======== Input for this task

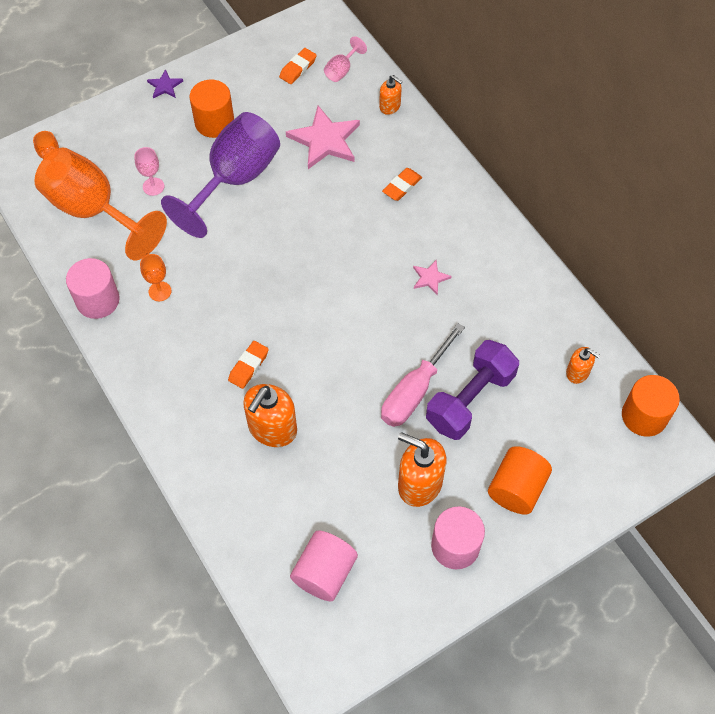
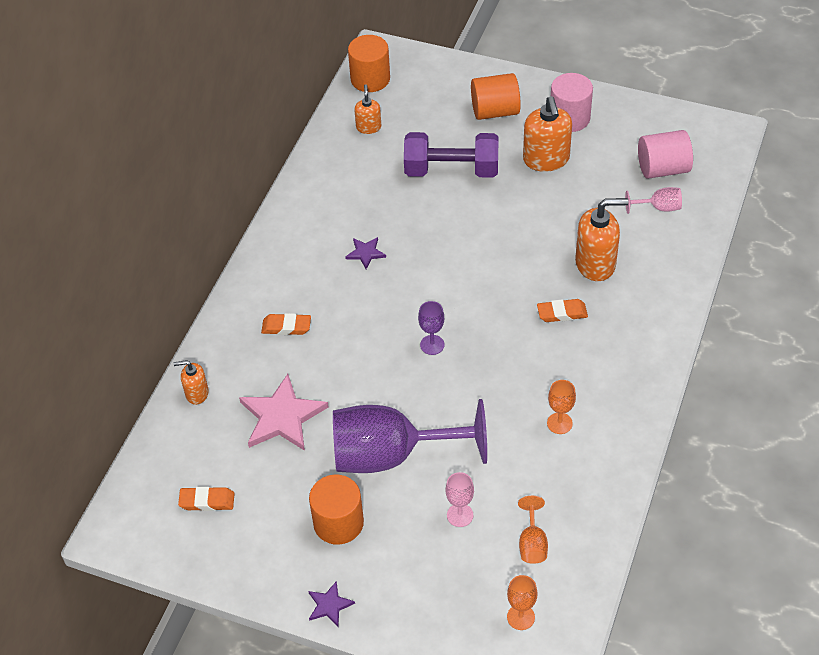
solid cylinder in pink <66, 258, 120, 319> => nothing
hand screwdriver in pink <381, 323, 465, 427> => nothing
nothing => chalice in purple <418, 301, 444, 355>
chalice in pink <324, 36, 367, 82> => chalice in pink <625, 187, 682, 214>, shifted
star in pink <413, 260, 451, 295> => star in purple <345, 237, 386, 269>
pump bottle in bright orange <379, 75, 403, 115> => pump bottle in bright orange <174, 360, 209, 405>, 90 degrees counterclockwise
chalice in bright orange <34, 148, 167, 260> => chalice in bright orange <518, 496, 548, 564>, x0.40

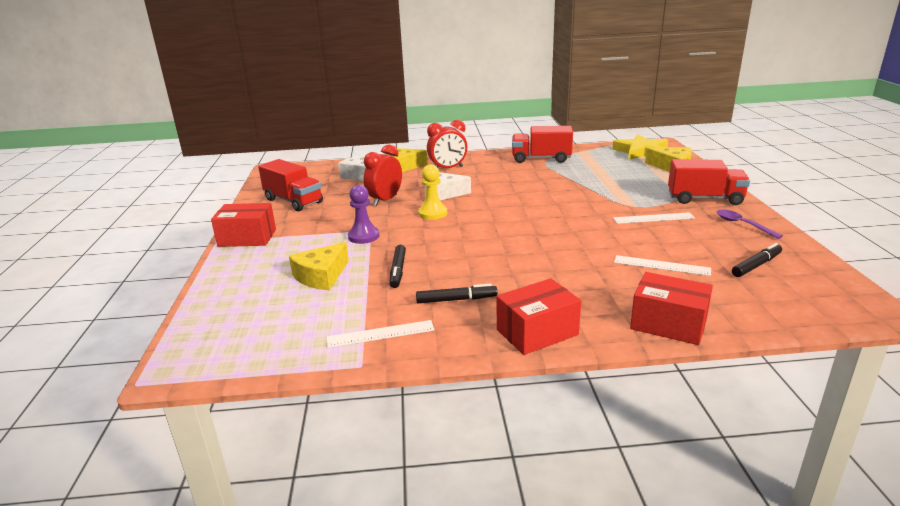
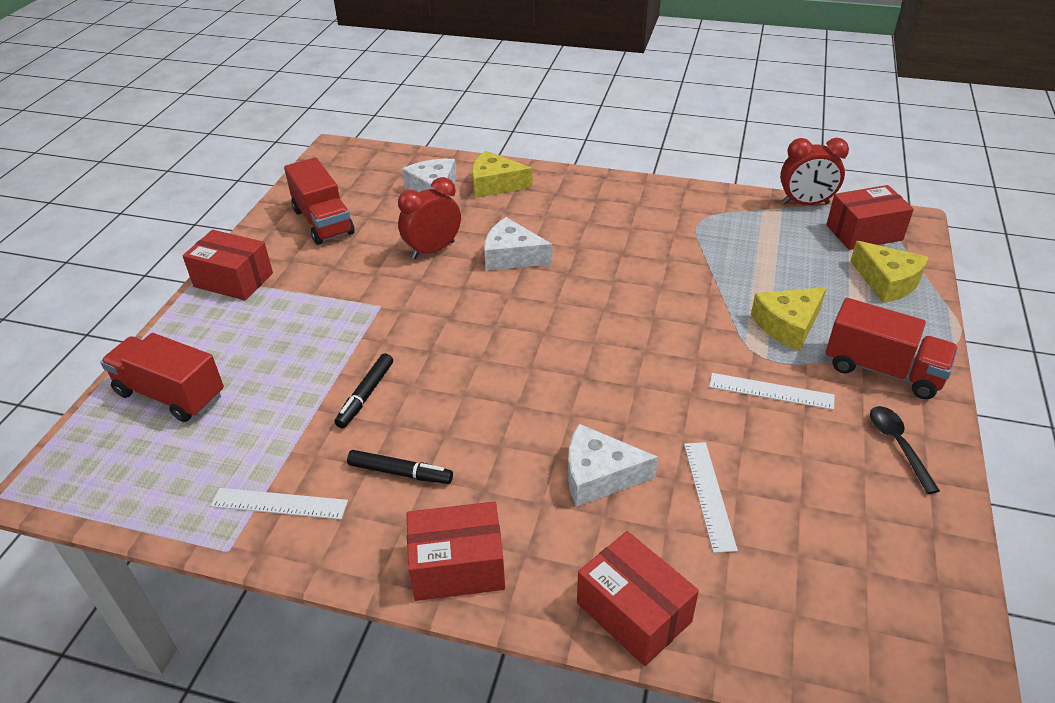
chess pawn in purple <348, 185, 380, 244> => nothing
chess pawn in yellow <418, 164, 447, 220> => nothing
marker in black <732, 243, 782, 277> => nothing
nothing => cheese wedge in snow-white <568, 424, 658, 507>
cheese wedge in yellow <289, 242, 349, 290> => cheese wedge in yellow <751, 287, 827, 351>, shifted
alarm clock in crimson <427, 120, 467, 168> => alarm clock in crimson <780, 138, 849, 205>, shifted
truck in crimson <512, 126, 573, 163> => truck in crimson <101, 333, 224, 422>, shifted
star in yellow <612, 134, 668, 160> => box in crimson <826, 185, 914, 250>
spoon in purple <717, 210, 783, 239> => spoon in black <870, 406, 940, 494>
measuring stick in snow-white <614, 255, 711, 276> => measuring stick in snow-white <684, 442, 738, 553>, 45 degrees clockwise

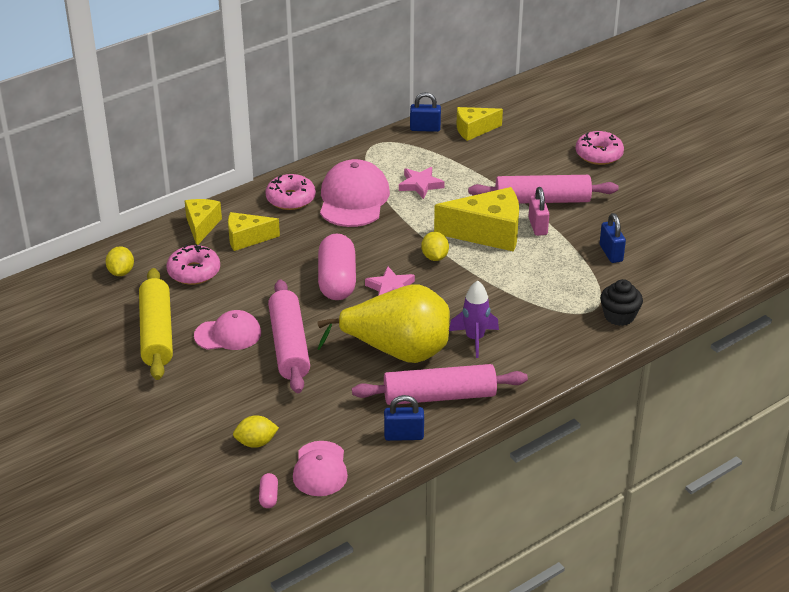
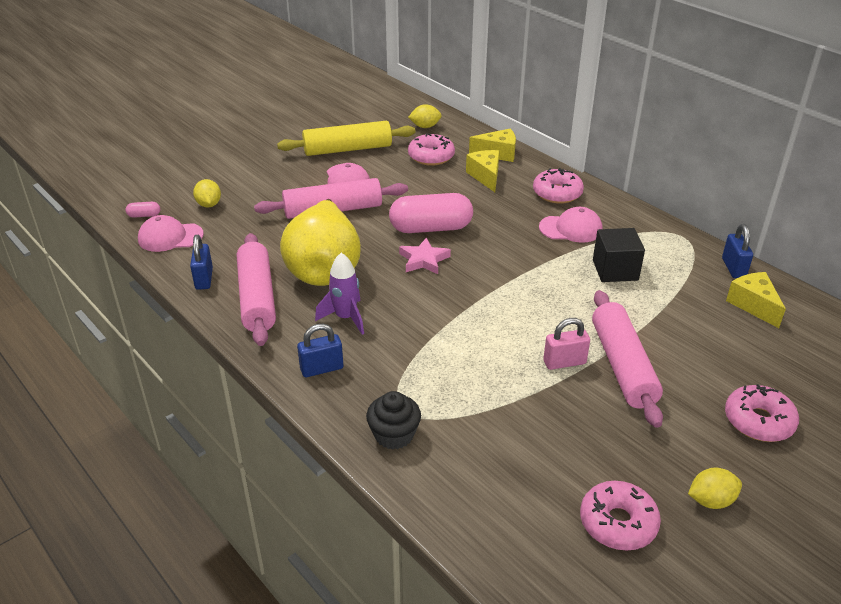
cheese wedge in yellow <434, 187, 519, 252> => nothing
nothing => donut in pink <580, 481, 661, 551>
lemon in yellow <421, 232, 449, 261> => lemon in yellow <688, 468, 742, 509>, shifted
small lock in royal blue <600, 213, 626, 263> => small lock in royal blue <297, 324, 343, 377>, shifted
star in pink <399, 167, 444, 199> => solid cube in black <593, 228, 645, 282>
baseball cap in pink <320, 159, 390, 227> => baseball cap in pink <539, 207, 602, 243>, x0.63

================
======== Input for this task

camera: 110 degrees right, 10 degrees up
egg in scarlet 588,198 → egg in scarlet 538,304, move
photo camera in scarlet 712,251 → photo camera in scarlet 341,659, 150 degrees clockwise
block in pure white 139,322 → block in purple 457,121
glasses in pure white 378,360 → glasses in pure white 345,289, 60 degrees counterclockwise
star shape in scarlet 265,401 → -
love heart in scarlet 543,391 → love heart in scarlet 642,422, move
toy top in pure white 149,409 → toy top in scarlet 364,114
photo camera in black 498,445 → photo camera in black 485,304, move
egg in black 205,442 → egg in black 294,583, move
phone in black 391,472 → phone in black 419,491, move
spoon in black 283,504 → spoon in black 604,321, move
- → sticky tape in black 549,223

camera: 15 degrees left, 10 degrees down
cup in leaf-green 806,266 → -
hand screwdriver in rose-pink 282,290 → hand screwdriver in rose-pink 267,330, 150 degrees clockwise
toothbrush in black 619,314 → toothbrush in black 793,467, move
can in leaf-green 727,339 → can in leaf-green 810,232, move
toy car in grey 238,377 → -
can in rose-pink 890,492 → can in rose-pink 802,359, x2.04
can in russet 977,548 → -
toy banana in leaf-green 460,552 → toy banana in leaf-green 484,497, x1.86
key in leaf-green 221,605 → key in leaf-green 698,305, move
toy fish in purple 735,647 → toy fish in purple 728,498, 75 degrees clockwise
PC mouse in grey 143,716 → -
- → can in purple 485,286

================

What is needed> An exact copy of the lines above, from the one containing "camera: 110 degrees right, 10 degrees up" down to the one containing "star shape in" and including both, is the whole answer; retype it and nothing else.

Expected output>
camera: 110 degrees right, 10 degrees up
egg in scarlet 588,198 → egg in scarlet 538,304, move
photo camera in scarlet 712,251 → photo camera in scarlet 341,659, 150 degrees clockwise
block in pure white 139,322 → block in purple 457,121
glasses in pure white 378,360 → glasses in pure white 345,289, 60 degrees counterclockwise
star shape in scarlet 265,401 → -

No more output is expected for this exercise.